Your objective: Pull out each line below that contains the string "place". Case counts.

Records from a dataset:
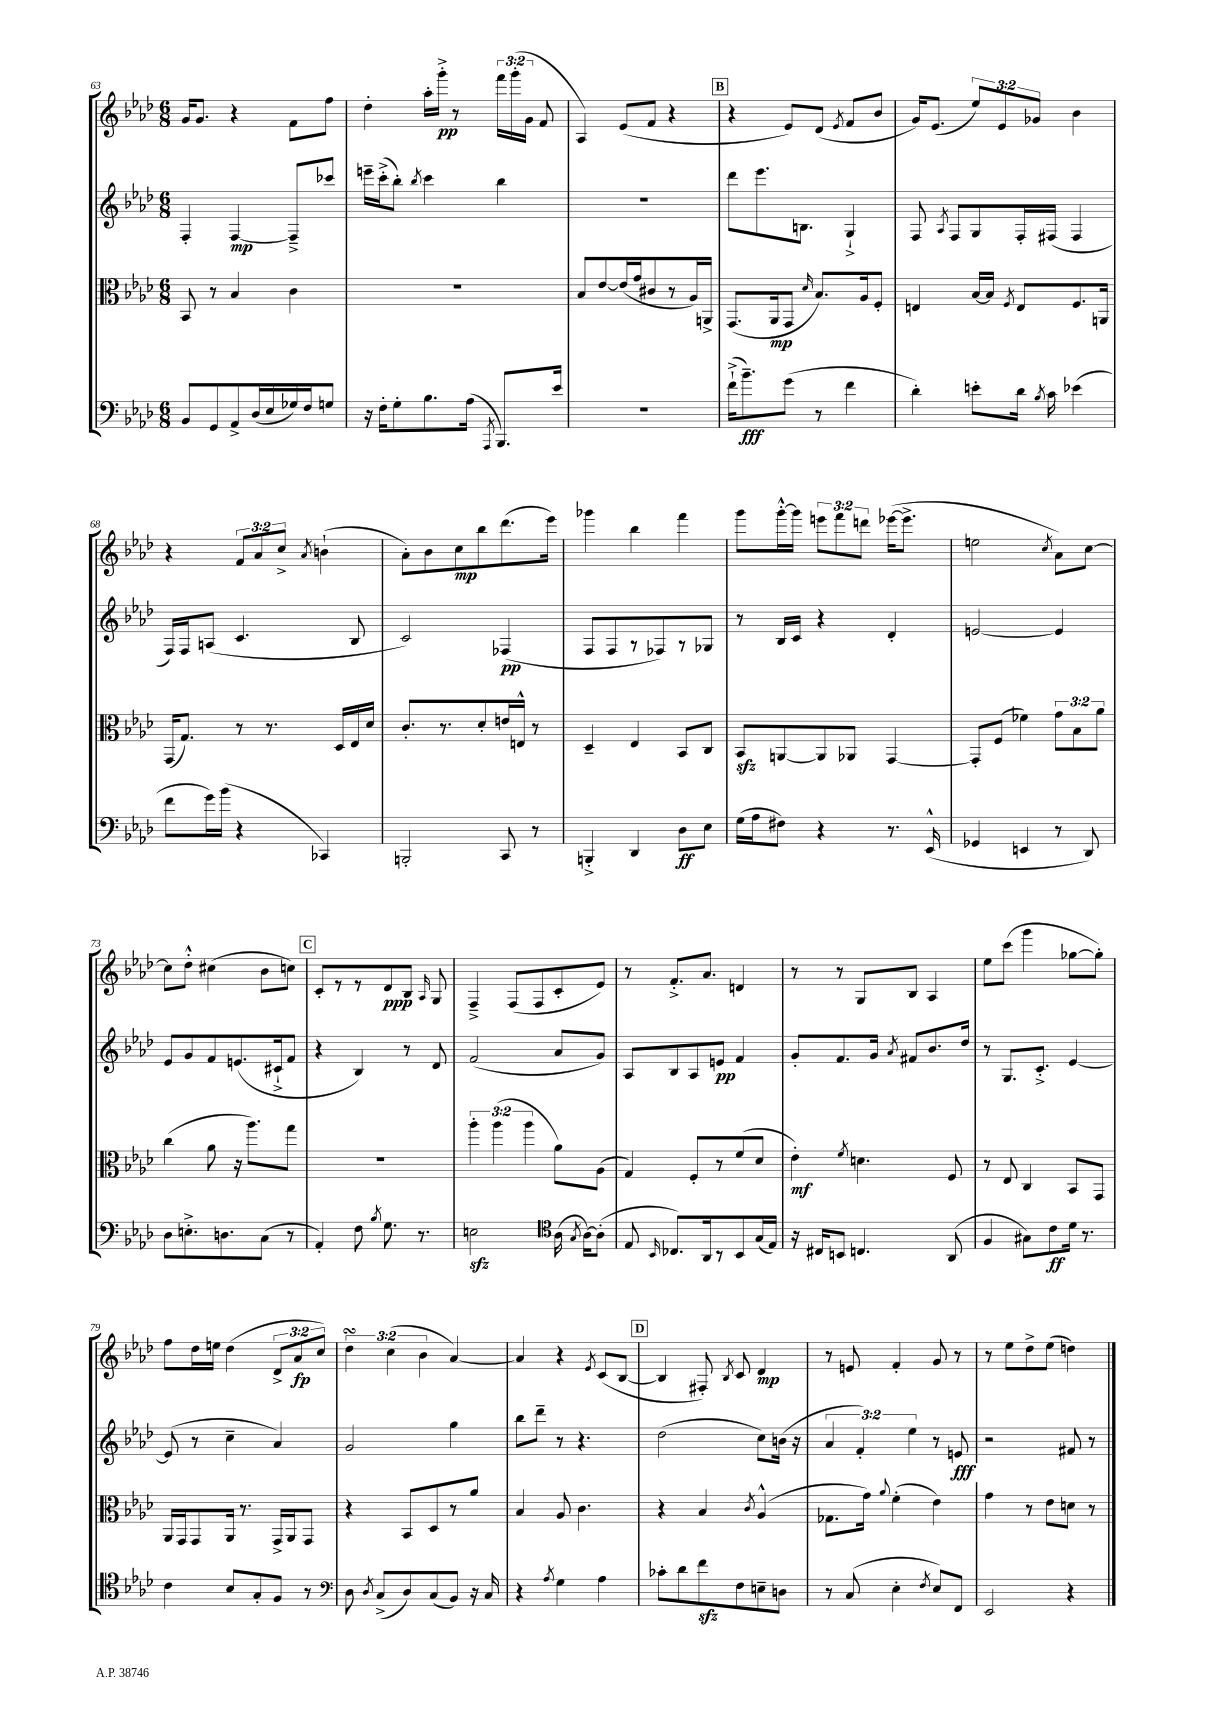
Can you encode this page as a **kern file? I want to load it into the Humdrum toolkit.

**kern	**dynam	**kern	**dynam	**kern	**dynam	**kern	**dynam
*part4	*part4	*part3	*part3	*part2	*part2	*part1	*part1
*staff4	*staff4	*staff3	*staff3	*staff2	*staff2	*staff1	*staff1
*clefF4	*	*clefC3	*	*clefG2	*	*clefG2	*
*k[b-e-a-d-]	*	*k[b-e-a-d-]	*	*k[b-e-a-d-]	*	*k[b-e-a-d-]	*
*M6/8	*	*M6/8	*	*M6/8	*	*M6/8	*
=63	=63	=63	=63	=63	=63	=63	=63
8BB-/L	.	8BB-/	.	4F'/	.	16g/KL	.
.	.	.	.	.	.	8.g/J	.
8GG/	.	8r	.	.	.	.	.
8AA-^/	.	4B-/	.	[4F/	mp	4r	.
(16D-/L	.	.	.	.	.	.	.
16E-/	.	.	.	.	.	.	.
16G-X/)	.	4c\	.	8F~^/L]	.	8f\L	.
16F/J	.	.	.	.	.	.	.
8Gn/J	.	.	.	8ccc-X/J	.	8ff\J	.
=64	=64	=64	=64	=64	=64	=64	=64
16r	.	2.r	.	16eeen~\LL	.	4dd-'\	.
16F'\KL	.	.	.	(16ccc'^\J	.	.	.
8G'\	.	.	.	8bb-'\J)	.	.	.
.	.	.	.	8qbb-/	.	.	.
8.B-\	.	.	.	4ccc\	.	16aa-'\LL	.
.	.	.	.	.	.	16ggg'^\JJ	pp
.	.	.	.	.	.	8r	.
(16A-\Jk	.	.	.	.	.	.	.
8qAAA-/	.	.	.	.	.	.	.
8.BBB-/L)	.	.	.	4bb-\	.	24fff\LL	.
.	.	.	.	.	.	(24ggg'\	.
.	.	.	.	.	.	24g\JJ	.
.	.	.	.	.	.	8f/	.
16e-/Jk	.	.	.	.	.	.	.
=65	=65	=65	=65	=65	=65	=65	=65
2.r	.	8B-/L	.	2.r	.	4A-/)	.
.	.	[8e-/	.	.	.	.	.
.	.	(16e-/L]	.	.	.	(8e-/L	.
.	.	16g/J	.	.	.	.	.
.	.	8c#X/	.	.	.	8f/J	.
.	.	8r	.	.	.	4r	.
.	.	16A-/L)	.	.	.	.	.
.	.	16AAn^/JJ	.	.	.	.	.
!!LO:REH:place=s1:t=B
=66	=66	=66	=66	=66	=66	=66	=66
(16f`^\KL	.	(8.GG/L	.	8ddd-\L	.	4r	.
8.b-~\)	fff	.	.	.	.	.	.
.	.	.	.	8.eee-\	.	.	.
.	.	16AA-/k	mp	.	.	.	.
(8g\J	.	8GG/J	.	.	.	8e-/L)	.
.	.	.	.	8.Bn\J	.	.	.
.	.	16qqd-/	.	.	.	.	.
8r	.	8.B-/L)	.	.	.	(8d-/J	.
.	.	.	.	.	.	8qe-/	.
4f\	.	.	.	4G`^/	.	8f/L	.
.	.	16A-/k	.	.	.	.	.
.	.	8F'/J	.	.	.	8b-/J	.
=67	=67	=67	=67	=67	=67	=67	=67
4d-'\)	.	4En/	.	8F/	.	16g/KL)	.
.	.	.	.	.	.	(8.e-/J	.
.	.	.	.	8qA-/	.	.	.
.	.	.	.	8F/L	.	.	.
8en'\L	.	[16B-/LL	.	8G/	.	12ee-/L)	.
.	.	16B-/JJ]	.	.	.	.	.
.	.	.	.	.	.	12e-/	.
.	.	8qF/	.	.	.	.	.
16d-\Jk	.	8E/L	.	16F'/L	.	.	.
.	.	.	.	.	.	12g-X/J	.
8qB-/	.	.	.	.	.	.	.
16c\	.	.	.	(16F#X/JJ	.	.	.
(4e-X\	.	8.F/	.	4F#/	.	4b-\	.
.	.	16AAn/Jk	.	.	.	.	.
!!LO:LB:g=z
=68	=68	=68	=68	=68	=68	=68	=68
8f\L	.	(16GG/KL	.	16F/LL)	.	4r	.
.	.	8.G/J)	.	16F/J	.	.	.
16g\L)	.	.	.	(8An/J	.	.	.
(16b-\JJ	.	.	.	.	.	.	.
4r	.	8r	.	4.c/	.	12f/L	.
.	.	.	.	.	.	12a-/	.
.	.	8.r	.	.	.	.	.
.	.	.	.	.	.	12cc^/J	.
.	.	.	.	.	.	8qa-/	.
4CC-X/)	.	.	.	.	.	(4bn`\	.
.	.	16D-/LL	.	.	.	.	.
.	.	16E-/	.	8B-/	.	.	.
.	.	16d-/JJ	.	.	.	.	.
=69	=69	=69	=69	=69	=69	=69	=69
2BBBn'/	.	8.c'/L	.	2c/)	.	8a-'\L)	.
.	.	.	.	.	.	8b-\	.
.	.	8.r	.	.	.	.	.
.	.	.	.	.	.	8cc\	mp
.	.	8d-'/	.	.	.	8bb-\	.
8CC/	.	16en/L	.	(4F-X/	pp	(8.ddd-\	.
.	.	16En^^/JJ	.	.	.	.	.
8r	.	8r	.	.	.	.	.
.	.	.	.	.	.	16eee-\Jk)	.
=70	=70	=70	=70	=70	=70	=70	=70
4BBBn'^/	.	4D-~/	.	8F/L	.	4ggg-X\	.
.	.	.	.	8F/	.	.	.
4DD-/	.	4E-/	.	8r	.	4bb-\	.
.	.	.	.	8F-X/)	.	.	.
8D-\L	ff	8BB-/L	.	8r	.	4fff\	.
8E-\J	.	8C/J	.	8G-X/J	.	.	.
=71	=71	=71	=71	=71	=71	=71	=71
(16G\LL	.	8BB-zz/L	.	8r	.	8ggg\L	.
16A-\J	.	.	.	.	.	.	.
8F#X\J)	.	[8AAn/	.	16B-/LL	.	[16ggg'^^\L	.
.	.	.	.	16c/JJ	.	16ggg\JJ]	.
4r	.	8AA/]	.	4r	.	12eeen\L	.
.	.	.	.	.	.	12fff\	.
.	.	8AA-X/J	.	.	.	.	.
.	.	.	.	.	.	12dddn\J	.
8.r	.	[4GG/	.	4d-'/	.	([16eee-X\KL	.
.	.	.	.	.	.	8.eee-^\J]	.
(16EE-^^/	.	.	.	.	.	.	.
=72	=72	=72	=72	=72	=72	=72	=72
4GG-X/	.	8GG'/L]	.	[2en/	.	2een\	.
.	.	(8F/J	.	.	.	.	.
4EEn/	.	4f-X\)	.	.	.	.	.
.	.	.	.	.	.	8qcc/	.
8r	.	12g\L	.	4e/]	.	8a-\L)	.
.	.	12B-\	.	.	.	.	.
8DD-/)	.	.	.	.	.	[8cc\J	.
.	.	12a-\J	.	.	.	.	.
!!LO:LB:g=z
=73	=73	=73	=73	=73	=73	=73	=73
8D-\L	.	(4cc\	.	8e-/L	.	8cc\L]	.
8.En'^\	.	.	.	8g/	.	8dd-'^^\J	.
.	.	8a-\	.	8f/	.	(4cc#X\	.
8.Dn\	.	.	.	.	.	.	.
.	.	16r	.	(8.en/	.	.	.
.	.	8.aa-\L)	.	.	.	.	.
(8C\J	.	.	.	.	.	8b-\L	.
.	.	.	.	16c#X`^/k	.	.	.
8r	.	8gg\J	.	8f/J	.	8ccn\J)	.
!!LO:REH:place=s1:t=C
=74	=74	=74	=74	=74	=74	=74	=74
4AA-'/)	.	2.r	.	4r	.	8c'/L	.
.	.	.	.	.	.	8r	.
8F\	.	.	.	4B-/)	.	8r	.
8qB-/	.	.	.	.	.	.	.
8.G\	.	.	.	.	.	8d-/	ppp
.	.	.	.	8r	.	8B-/J	.
8.r	.	.	.	.	.	.	.
.	.	.	.	.	.	16qqA-/	.
.	.	.	.	8d-/	.	8G/	.
=75	=75	=75	=75	=75	=75	=75	=75
2Enzz\	.	6aa-'\	.	(2f/	.	4F~^/	.
.	.	(6aa-\	.	.	.	.	.
.	.	.	.	.	.	(8F/L	.
.	.	6aa-\	.	.	.	.	.
.	.	.	.	.	.	8F/	.
*clefC4	*	*	*	*	*	*	*
(16A-\	.	8a-\L)	.	8a-/L	.	8c'/	.
8qG/	.	.	.	.	.	.	.
[16A-\KL)	.	.	.	.	.	.	.
(8A-'\J]	.	(8A-\J	.	8g/J)	.	8e-/J)	.
=76	=76	=76	=76	=76	=76	=76	=76
8E-/	.	4G/)	.	8A-/L	.	8r	.
16qqBB-/	.	.	.	.	.	.	.
8.C-X/L)	.	.	.	8B-/	.	8.f'^/L	.
.	.	8F'/L	.	8A-/	.	.	.
16AA-/k	.	.	.	.	.	8.a-/J	.
8r	.	8r	.	8en/J	pp	.	.
8BB-/	.	(8f/	.	4f/	.	4dn/	.
(16G/L	.	8d-/J	.	.	.	.	.
16E-/JJ)	.	.	.	.	.	.	.
=77	=77	=77	=77	=77	=77	=77	=77
16r	.	4e-'\)	mf	8g'/L	.	8r	.
16C#X/KL	.	.	.	.	.	.	.
8BBn/J	.	.	.	8.f/	.	8r	.
.	.	8qf/	.	.	.	.	.
4.Cn/	.	4.dn\	.	.	.	8G/L	.
.	.	.	.	16g/Jk	.	.	.
.	.	.	.	8qa-/	.	.	.
.	.	.	.	8f#X/L	.	8B-/J	.
.	.	.	.	8.b-/	.	4A-/	.
(8AA-/	.	8F/	.	.	.	.	.
.	.	.	.	16dd-/Jk	.	.	.
=78	=78	=78	=78	=78	=78	=78	=78
4F/	.	8r	.	8r	.	8ee-\L	.
.	.	8E-/	.	8.G/L	.	(8ccc\J	.
8G#X\L)	.	4C/	.	.	.	4ggg\	.
.	.	.	.	8.c'^/J	.	.	.
8c\	ff	.	.	.	.	.	.
16d-\Jk	.	8BB-/L	.	[4e-/	.	[8gg-X\L	.
8.r	.	.	.	.	.	.	.
.	.	8GG/J	.	.	.	8gg-'\J])	.
!!LO:LB:g=z
=79	=79	=79	=79	=79	=79	=79	=79
4c\	.	16AA-/LL	.	(8e-/]	.	8ff\L	.
.	.	16GG/J	.	.	.	.	.
.	.	8GG/	.	8r	.	16dd-\L	.
.	.	.	.	.	.	16een\JJ	.
8B-/L	.	16AA-/Jk	.	4cc~\	.	(4dd-\	.
.	.	8.r	.	.	.	.	.
8G'/	.	.	.	.	.	.	.
8F/J	.	16GG^/LL	.	4a-/)	.	12d-^/L	.
.	.	16AA-/J	.	.	.	.	.
.	.	.	.	.	.	12a-/	fp
8r	.	8GG/J	.	.	.	.	.
.	.	.	.	.	.	12cc/J)	.
=80	=80	=80	=80	=80	=80	=80	=80
*clefF4	*	*	*	*	*	*	*
8D-\	.	4r	.	2g/	.	6dd-sSSs\	.
8qD-/	.	.	.	.	.	.	.
(8C^/L	.	.	.	.	.	.	.
.	.	.	.	.	.	(6cc\	.
8D-/)	.	8BB-/L	.	.	.	.	.
.	.	.	.	.	.	6b-\	.
(8C/	.	8D-/	.	.	.	.	.
8BB-/J)	.	8r	.	4gg\	.	[4a-/)	.
16r	.	8a-/J	.	.	.	.	.
16C/	.	.	.	.	.	.	.
=81	=81	=81	=81	=81	=81	=81	=81
4r	.	4B-/	.	8bb-\L	.	4a-/]	.
.	.	.	.	8ddd-~\J	.	.	.
8qA-/	.	.	.	.	.	.	.
4G\	.	8A-/	.	8r	.	4r	.
.	.	4.c\	.	4.r	.	.	.
.	.	.	.	.	.	8qe-/	.
4A-\	.	.	.	.	.	(8c/L	.
.	.	.	.	.	.	[8B-/J	.
!!LO:REH:place=s1:t=D
=82	=82	=82	=82	=82	=82	=82	=82
8c-X'\L	.	4r	.	(2dd-\	.	4B-/]	.
8d-\	.	.	.	.	.	.	.
8fzz\	.	4B-/	.	.	.	8F#X'/)	.
.	.	.	.	.	.	8qB-/	.
8F\	.	.	.	.	.	8c/	.
.	.	8qc/	.	.	.	.	.
8En~\	.	(4A-^^/	.	8cc\L)	.	4d-/	mp
8Dn\J	.	.	.	(16bn\Jk	.	.	.
.	.	.	.	16r	.	.	.
=83	=83	=83	=83	=83	=83	=83	=83
8r	.	8.G-X\L	.	6a-/	.	8r	.
(8C/	.	.	.	.	.	8en/	.
.	.	.	.	6f'/)	.	.	.
.	.	16g\Jk)	.	.	.	.	.
.	.	8qqa-/	.	.	.	.	.
4E-'\	.	(4f'\	.	.	.	4f'/	.
.	.	.	.	6ee-\	.	.	.
8qF/	.	.	.	.	.	.	.
8E-/L)	.	4e-\)	.	8r	.	8g/	.
8FF/J	.	.	.	8en/	fff	8r	.
=84	=84	=84	=84	=84	=84	=84	=84
2EE-/	.	4g\	.	2r	.	8r	.
.	.	.	.	.	.	8ee-\L	.
.	.	8r	.	.	.	8dd-^\	.
.	.	8e-\L	.	.	.	(8ee-\J	.
4r	.	8dn\J	.	8f#X/	.	4ddn\)	.
.	.	8r	.	8r	.	.	.
==	==	==	==	==	==	==	==
*-	*-	*-	*-	*-	*-	*-	*-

Task solution:
!!LO:REH:place=s1:t=B
!!LO:REH:place=s1:t=C
!!LO:REH:place=s1:t=D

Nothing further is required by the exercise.